#### Records shown
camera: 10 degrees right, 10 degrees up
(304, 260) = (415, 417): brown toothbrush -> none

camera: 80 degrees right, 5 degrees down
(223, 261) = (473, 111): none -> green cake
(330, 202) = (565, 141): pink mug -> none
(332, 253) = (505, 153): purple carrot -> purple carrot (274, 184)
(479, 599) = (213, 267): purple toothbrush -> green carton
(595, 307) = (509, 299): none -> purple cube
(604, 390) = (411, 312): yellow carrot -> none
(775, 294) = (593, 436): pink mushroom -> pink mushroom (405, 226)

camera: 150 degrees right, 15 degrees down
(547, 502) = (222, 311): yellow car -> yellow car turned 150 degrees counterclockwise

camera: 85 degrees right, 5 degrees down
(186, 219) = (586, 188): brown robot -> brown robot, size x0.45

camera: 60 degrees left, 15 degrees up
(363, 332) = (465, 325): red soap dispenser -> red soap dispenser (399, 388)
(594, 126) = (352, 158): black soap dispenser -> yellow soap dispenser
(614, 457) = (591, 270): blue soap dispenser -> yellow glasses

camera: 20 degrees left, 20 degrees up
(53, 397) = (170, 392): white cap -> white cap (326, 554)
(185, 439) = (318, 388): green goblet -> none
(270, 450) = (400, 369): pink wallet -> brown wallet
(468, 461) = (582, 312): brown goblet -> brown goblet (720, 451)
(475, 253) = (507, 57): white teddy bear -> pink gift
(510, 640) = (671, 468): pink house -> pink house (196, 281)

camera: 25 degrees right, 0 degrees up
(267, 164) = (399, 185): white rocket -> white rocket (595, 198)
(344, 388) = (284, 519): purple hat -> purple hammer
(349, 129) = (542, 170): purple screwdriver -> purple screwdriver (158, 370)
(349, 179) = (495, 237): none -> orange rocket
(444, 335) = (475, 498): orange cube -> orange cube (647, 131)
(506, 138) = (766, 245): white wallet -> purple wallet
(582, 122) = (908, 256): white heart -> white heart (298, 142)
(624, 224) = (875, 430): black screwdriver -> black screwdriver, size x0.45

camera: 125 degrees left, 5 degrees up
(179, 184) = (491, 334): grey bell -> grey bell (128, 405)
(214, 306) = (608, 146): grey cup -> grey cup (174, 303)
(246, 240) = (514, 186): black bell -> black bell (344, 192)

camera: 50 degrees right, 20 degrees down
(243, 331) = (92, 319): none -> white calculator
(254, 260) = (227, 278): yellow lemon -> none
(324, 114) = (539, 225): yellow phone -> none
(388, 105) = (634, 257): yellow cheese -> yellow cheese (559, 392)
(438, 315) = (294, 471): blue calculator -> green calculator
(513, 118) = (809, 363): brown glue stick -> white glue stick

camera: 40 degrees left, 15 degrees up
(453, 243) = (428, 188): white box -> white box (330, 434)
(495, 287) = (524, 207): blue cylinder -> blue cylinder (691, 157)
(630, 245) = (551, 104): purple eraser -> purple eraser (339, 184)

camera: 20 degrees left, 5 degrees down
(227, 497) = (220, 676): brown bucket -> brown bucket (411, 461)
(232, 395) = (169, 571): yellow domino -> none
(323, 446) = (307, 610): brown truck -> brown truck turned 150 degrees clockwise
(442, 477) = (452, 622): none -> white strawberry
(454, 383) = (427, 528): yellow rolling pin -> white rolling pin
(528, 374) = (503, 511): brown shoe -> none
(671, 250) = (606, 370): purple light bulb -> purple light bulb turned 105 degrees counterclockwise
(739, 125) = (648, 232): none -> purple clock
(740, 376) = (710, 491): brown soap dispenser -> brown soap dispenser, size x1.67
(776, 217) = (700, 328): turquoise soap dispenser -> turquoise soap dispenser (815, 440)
########
- [Work request] Only the lines above from the line containing "(454, 383) = (427, 528): yellow" through the line containing "(739, 125) = (648, 232): none -> purple clock" should be retyped, exactly and with both ends included.

- [Answer space]
(454, 383) = (427, 528): yellow rolling pin -> white rolling pin
(528, 374) = (503, 511): brown shoe -> none
(671, 250) = (606, 370): purple light bulb -> purple light bulb turned 105 degrees counterclockwise
(739, 125) = (648, 232): none -> purple clock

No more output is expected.